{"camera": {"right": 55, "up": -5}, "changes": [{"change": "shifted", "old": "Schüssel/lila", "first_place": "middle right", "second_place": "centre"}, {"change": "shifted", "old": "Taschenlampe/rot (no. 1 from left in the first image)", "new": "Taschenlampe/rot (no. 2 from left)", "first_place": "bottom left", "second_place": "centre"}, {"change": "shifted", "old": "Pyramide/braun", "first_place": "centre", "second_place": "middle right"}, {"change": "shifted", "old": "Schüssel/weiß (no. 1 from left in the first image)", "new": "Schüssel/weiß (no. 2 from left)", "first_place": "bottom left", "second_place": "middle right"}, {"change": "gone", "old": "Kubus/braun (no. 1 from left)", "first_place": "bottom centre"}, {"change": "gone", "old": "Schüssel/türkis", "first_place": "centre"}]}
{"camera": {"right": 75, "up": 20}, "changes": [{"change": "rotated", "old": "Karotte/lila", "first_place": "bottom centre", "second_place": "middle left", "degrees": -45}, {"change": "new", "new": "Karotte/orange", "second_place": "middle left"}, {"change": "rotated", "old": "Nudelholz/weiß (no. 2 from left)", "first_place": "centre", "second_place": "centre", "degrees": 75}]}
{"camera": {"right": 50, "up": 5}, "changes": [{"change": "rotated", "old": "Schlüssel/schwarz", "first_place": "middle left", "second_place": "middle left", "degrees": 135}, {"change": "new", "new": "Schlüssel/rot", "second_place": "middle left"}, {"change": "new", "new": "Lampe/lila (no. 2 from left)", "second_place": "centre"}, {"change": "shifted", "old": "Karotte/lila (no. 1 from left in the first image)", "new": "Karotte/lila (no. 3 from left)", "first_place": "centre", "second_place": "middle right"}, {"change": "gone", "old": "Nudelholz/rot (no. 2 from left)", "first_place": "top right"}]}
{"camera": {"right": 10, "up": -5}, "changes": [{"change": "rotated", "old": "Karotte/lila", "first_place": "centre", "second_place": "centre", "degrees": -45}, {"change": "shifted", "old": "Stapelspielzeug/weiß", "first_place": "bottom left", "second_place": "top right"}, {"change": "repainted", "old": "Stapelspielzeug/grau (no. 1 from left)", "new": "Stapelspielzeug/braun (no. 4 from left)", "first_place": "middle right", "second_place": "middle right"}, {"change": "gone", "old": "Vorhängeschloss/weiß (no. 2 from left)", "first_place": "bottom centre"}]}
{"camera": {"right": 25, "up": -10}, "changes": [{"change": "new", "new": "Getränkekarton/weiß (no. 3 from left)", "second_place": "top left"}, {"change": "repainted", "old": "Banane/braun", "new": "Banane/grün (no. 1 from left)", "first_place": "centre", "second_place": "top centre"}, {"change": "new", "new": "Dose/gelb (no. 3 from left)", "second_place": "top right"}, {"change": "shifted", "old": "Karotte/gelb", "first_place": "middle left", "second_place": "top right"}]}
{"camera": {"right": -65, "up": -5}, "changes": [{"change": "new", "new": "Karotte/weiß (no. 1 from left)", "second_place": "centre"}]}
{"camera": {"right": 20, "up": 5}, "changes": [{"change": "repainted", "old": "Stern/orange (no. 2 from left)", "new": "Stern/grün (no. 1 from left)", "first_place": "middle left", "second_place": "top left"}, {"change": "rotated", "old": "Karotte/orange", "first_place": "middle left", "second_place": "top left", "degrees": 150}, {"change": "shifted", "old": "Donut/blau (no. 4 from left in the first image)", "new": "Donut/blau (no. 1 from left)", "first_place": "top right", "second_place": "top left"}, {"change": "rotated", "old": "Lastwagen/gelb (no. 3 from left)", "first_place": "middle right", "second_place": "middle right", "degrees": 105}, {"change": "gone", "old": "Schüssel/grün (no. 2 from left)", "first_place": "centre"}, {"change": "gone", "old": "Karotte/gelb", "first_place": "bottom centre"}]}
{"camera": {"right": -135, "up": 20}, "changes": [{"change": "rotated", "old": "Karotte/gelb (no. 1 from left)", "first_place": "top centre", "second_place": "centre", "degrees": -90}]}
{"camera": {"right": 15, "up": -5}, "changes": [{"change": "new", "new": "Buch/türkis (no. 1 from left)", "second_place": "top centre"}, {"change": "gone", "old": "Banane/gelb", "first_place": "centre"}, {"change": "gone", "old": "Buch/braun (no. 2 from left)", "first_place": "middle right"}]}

====

> _Brief_: Repeat each of the entries exactly as written.

> _Written response_:
{"camera": {"right": 55, "up": -5}, "changes": [{"change": "shifted", "old": "Schüssel/lila", "first_place": "middle right", "second_place": "centre"}, {"change": "shifted", "old": "Taschenlampe/rot (no. 1 from left in the first image)", "new": "Taschenlampe/rot (no. 2 from left)", "first_place": "bottom left", "second_place": "centre"}, {"change": "shifted", "old": "Pyramide/braun", "first_place": "centre", "second_place": "middle right"}, {"change": "shifted", "old": "Schüssel/weiß (no. 1 from left in the first image)", "new": "Schüssel/weiß (no. 2 from left)", "first_place": "bottom left", "second_place": "middle right"}, {"change": "gone", "old": "Kubus/braun (no. 1 from left)", "first_place": "bottom centre"}, {"change": "gone", "old": "Schüssel/türkis", "first_place": "centre"}]}
{"camera": {"right": 75, "up": 20}, "changes": [{"change": "rotated", "old": "Karotte/lila", "first_place": "bottom centre", "second_place": "middle left", "degrees": -45}, {"change": "new", "new": "Karotte/orange", "second_place": "middle left"}, {"change": "rotated", "old": "Nudelholz/weiß (no. 2 from left)", "first_place": "centre", "second_place": "centre", "degrees": 75}]}
{"camera": {"right": 50, "up": 5}, "changes": [{"change": "rotated", "old": "Schlüssel/schwarz", "first_place": "middle left", "second_place": "middle left", "degrees": 135}, {"change": "new", "new": "Schlüssel/rot", "second_place": "middle left"}, {"change": "new", "new": "Lampe/lila (no. 2 from left)", "second_place": "centre"}, {"change": "shifted", "old": "Karotte/lila (no. 1 from left in the first image)", "new": "Karotte/lila (no. 3 from left)", "first_place": "centre", "second_place": "middle right"}, {"change": "gone", "old": "Nudelholz/rot (no. 2 from left)", "first_place": "top right"}]}
{"camera": {"right": 10, "up": -5}, "changes": [{"change": "rotated", "old": "Karotte/lila", "first_place": "centre", "second_place": "centre", "degrees": -45}, {"change": "shifted", "old": "Stapelspielzeug/weiß", "first_place": "bottom left", "second_place": "top right"}, {"change": "repainted", "old": "Stapelspielzeug/grau (no. 1 from left)", "new": "Stapelspielzeug/braun (no. 4 from left)", "first_place": "middle right", "second_place": "middle right"}, {"change": "gone", "old": "Vorhängeschloss/weiß (no. 2 from left)", "first_place": "bottom centre"}]}
{"camera": {"right": 25, "up": -10}, "changes": [{"change": "new", "new": "Getränkekarton/weiß (no. 3 from left)", "second_place": "top left"}, {"change": "repainted", "old": "Banane/braun", "new": "Banane/grün (no. 1 from left)", "first_place": "centre", "second_place": "top centre"}, {"change": "new", "new": "Dose/gelb (no. 3 from left)", "second_place": "top right"}, {"change": "shifted", "old": "Karotte/gelb", "first_place": "middle left", "second_place": "top right"}]}
{"camera": {"right": -65, "up": -5}, "changes": [{"change": "new", "new": "Karotte/weiß (no. 1 from left)", "second_place": "centre"}]}
{"camera": {"right": 20, "up": 5}, "changes": [{"change": "repainted", "old": "Stern/orange (no. 2 from left)", "new": "Stern/grün (no. 1 from left)", "first_place": "middle left", "second_place": "top left"}, {"change": "rotated", "old": "Karotte/orange", "first_place": "middle left", "second_place": "top left", "degrees": 150}, {"change": "shifted", "old": "Donut/blau (no. 4 from left in the first image)", "new": "Donut/blau (no. 1 from left)", "first_place": "top right", "second_place": "top left"}, {"change": "rotated", "old": "Lastwagen/gelb (no. 3 from left)", "first_place": "middle right", "second_place": "middle right", "degrees": 105}, {"change": "gone", "old": "Schüssel/grün (no. 2 from left)", "first_place": "centre"}, {"change": "gone", "old": "Karotte/gelb", "first_place": "bottom centre"}]}
{"camera": {"right": -135, "up": 20}, "changes": [{"change": "rotated", "old": "Karotte/gelb (no. 1 from left)", "first_place": "top centre", "second_place": "centre", "degrees": -90}]}
{"camera": {"right": 15, "up": -5}, "changes": [{"change": "new", "new": "Buch/türkis (no. 1 from left)", "second_place": "top centre"}, {"change": "gone", "old": "Banane/gelb", "first_place": "centre"}, {"change": "gone", "old": "Buch/braun (no. 2 from left)", "first_place": "middle right"}]}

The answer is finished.